### Exercise:
Would you retype exactly the lines below, from the one containing "green pear: 3 -> 2" through the end of the entries, both ends included, but not the pictures?
※ ※ ※
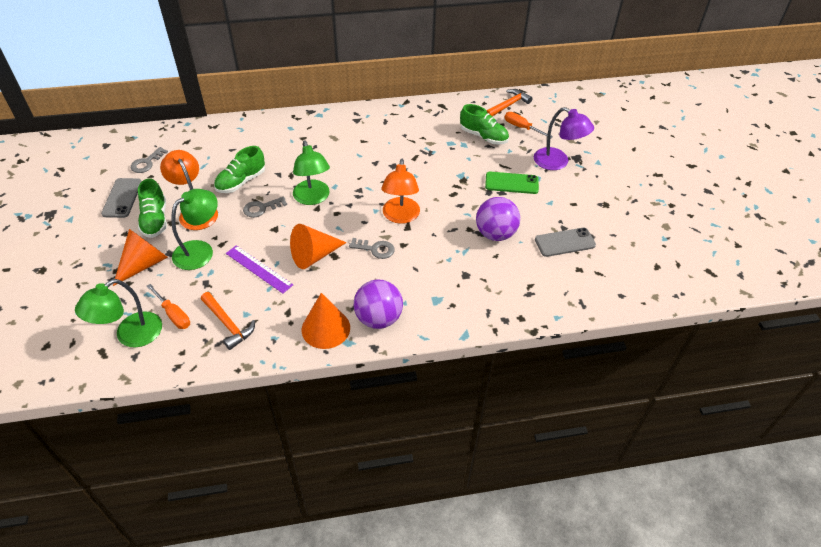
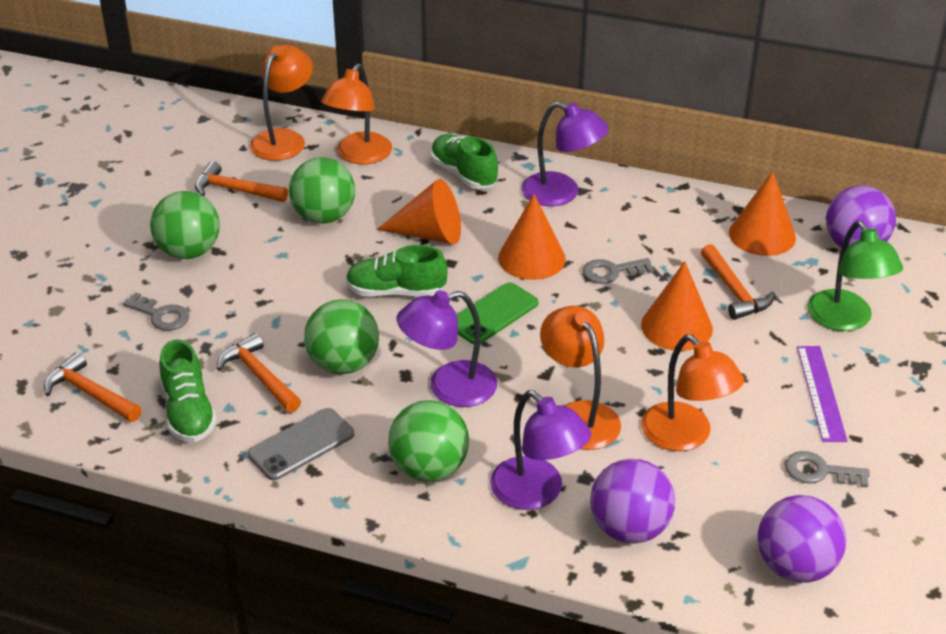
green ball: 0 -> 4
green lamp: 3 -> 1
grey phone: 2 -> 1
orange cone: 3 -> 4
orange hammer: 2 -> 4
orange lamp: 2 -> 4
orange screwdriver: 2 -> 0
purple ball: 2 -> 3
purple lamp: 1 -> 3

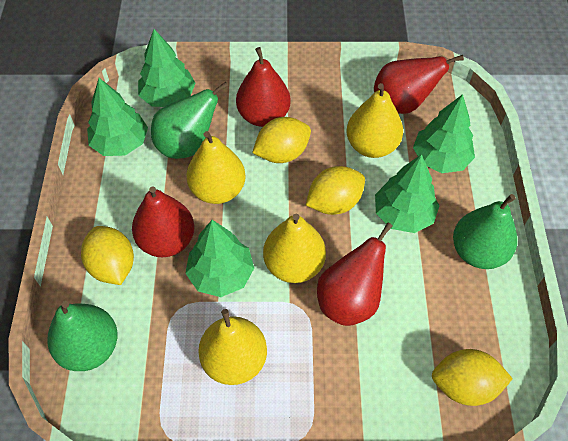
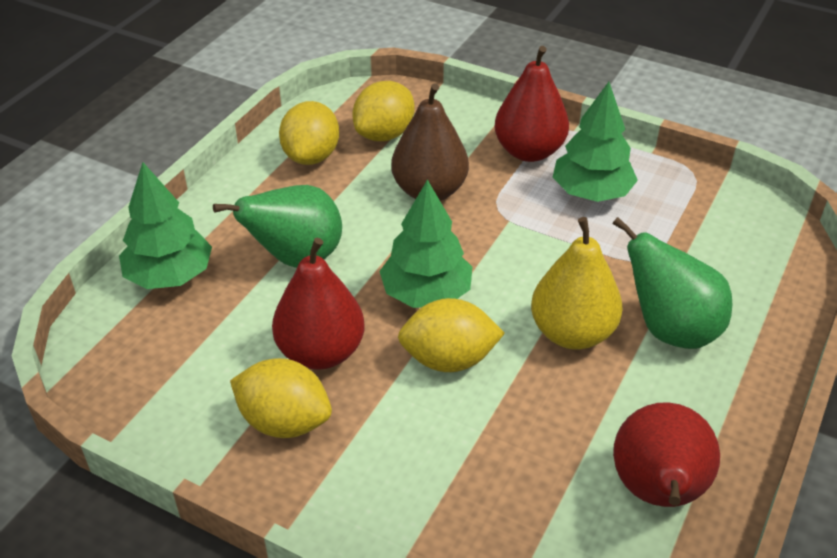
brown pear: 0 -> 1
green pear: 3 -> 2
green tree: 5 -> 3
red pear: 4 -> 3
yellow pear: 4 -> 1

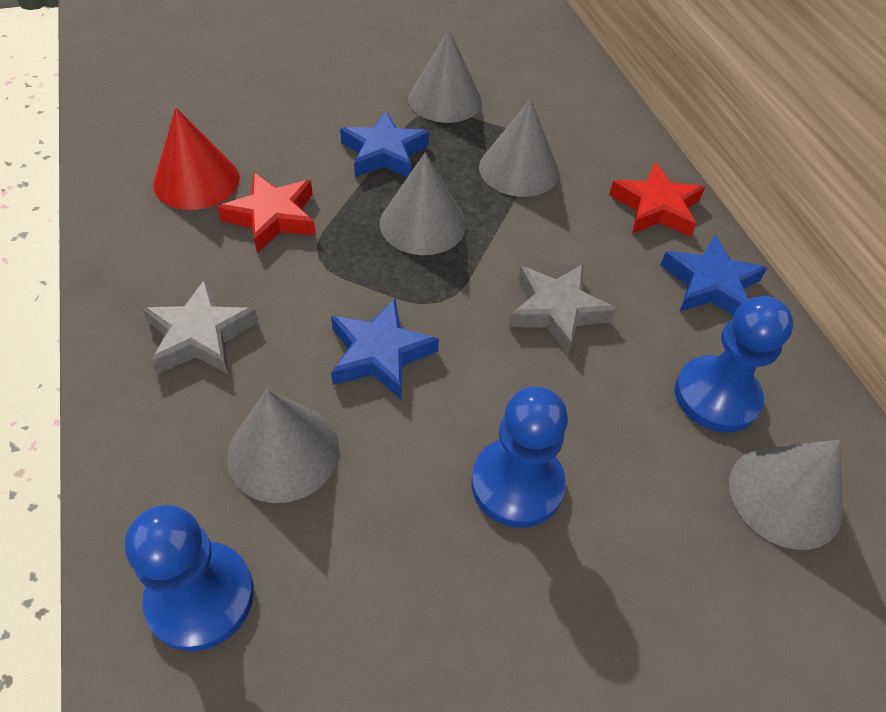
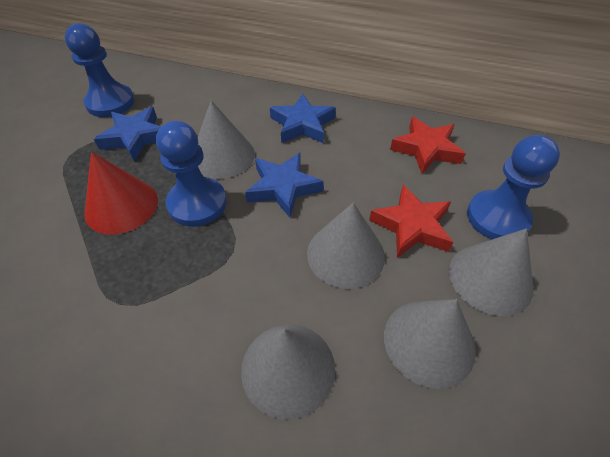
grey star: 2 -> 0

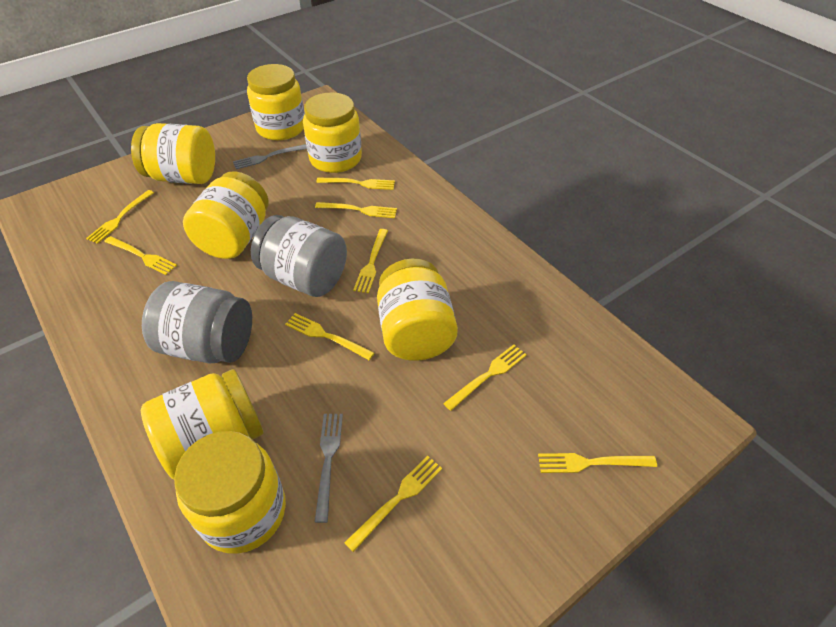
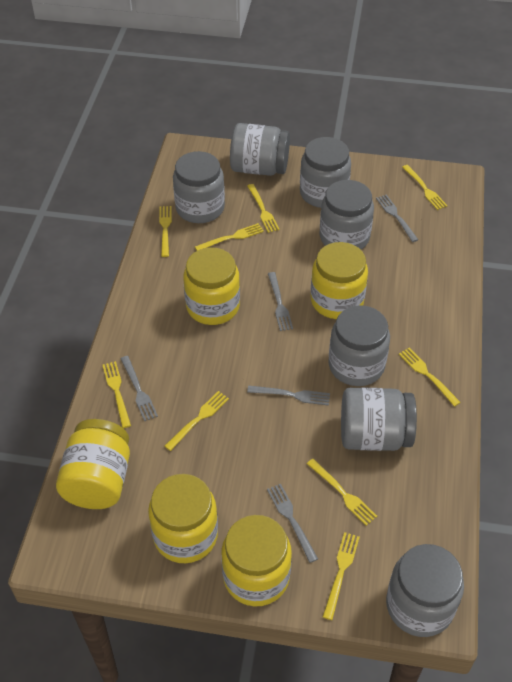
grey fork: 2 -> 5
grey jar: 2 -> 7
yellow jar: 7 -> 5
※ ※ ※
### Reply:
green pear: 3 -> 2
green tree: 5 -> 3
red pear: 4 -> 3
yellow pear: 4 -> 1

grey star: 2 -> 0

grey fork: 2 -> 5
grey jar: 2 -> 7
yellow jar: 7 -> 5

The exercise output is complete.